---------- Record extracts
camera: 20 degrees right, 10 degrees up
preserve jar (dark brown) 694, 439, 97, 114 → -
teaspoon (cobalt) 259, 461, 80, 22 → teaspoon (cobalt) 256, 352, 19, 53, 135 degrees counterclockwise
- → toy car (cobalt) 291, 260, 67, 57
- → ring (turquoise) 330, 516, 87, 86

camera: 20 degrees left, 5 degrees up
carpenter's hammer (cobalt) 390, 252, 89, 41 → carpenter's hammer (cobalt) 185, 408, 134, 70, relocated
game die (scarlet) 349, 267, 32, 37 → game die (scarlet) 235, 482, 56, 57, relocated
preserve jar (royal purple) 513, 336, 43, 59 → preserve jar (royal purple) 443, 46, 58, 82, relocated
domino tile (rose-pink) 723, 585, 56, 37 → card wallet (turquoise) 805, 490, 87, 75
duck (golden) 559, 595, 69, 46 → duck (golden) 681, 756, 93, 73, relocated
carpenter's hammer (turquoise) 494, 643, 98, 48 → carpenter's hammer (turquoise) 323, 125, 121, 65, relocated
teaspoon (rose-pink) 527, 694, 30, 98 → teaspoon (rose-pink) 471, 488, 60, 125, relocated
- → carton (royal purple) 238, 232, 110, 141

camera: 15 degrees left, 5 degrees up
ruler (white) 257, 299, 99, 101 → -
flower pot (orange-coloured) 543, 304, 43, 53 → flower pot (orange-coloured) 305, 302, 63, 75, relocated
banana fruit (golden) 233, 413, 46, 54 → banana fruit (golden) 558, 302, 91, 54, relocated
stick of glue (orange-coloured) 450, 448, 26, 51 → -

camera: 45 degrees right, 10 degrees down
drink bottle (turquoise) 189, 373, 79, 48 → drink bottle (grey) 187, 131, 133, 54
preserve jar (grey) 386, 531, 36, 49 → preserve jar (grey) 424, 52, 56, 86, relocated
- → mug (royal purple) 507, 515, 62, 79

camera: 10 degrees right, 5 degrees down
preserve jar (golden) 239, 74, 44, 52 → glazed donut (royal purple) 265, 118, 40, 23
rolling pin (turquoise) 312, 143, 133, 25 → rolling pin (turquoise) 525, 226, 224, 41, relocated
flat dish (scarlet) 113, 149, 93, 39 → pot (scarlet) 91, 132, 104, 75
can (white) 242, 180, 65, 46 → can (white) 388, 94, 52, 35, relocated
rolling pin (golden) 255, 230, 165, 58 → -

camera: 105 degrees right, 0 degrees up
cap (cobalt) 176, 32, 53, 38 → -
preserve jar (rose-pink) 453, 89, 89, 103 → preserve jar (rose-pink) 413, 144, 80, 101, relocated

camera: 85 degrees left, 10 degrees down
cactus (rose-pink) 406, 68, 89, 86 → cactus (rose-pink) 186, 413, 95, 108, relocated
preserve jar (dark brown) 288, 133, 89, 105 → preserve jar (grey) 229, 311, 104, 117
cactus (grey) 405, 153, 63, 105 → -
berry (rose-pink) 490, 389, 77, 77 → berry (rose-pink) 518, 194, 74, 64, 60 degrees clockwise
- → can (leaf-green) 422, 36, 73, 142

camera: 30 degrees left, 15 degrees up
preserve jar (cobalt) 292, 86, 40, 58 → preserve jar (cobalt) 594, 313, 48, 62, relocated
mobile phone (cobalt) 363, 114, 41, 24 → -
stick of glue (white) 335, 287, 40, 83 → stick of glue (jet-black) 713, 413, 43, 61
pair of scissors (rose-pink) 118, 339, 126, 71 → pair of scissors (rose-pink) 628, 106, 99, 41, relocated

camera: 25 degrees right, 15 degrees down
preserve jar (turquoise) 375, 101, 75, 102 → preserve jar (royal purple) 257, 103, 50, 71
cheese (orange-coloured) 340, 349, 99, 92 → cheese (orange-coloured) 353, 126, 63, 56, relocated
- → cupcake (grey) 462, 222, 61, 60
--------------------
Work to complete: Could you transcribe the entries above word for word, from the line with "preserve jar (golden)" down to the line with "can (white) 242, 180, 65, 46", keeping both?

Reply:
preserve jar (golden) 239, 74, 44, 52 → glazed donut (royal purple) 265, 118, 40, 23
rolling pin (turquoise) 312, 143, 133, 25 → rolling pin (turquoise) 525, 226, 224, 41, relocated
flat dish (scarlet) 113, 149, 93, 39 → pot (scarlet) 91, 132, 104, 75
can (white) 242, 180, 65, 46 → can (white) 388, 94, 52, 35, relocated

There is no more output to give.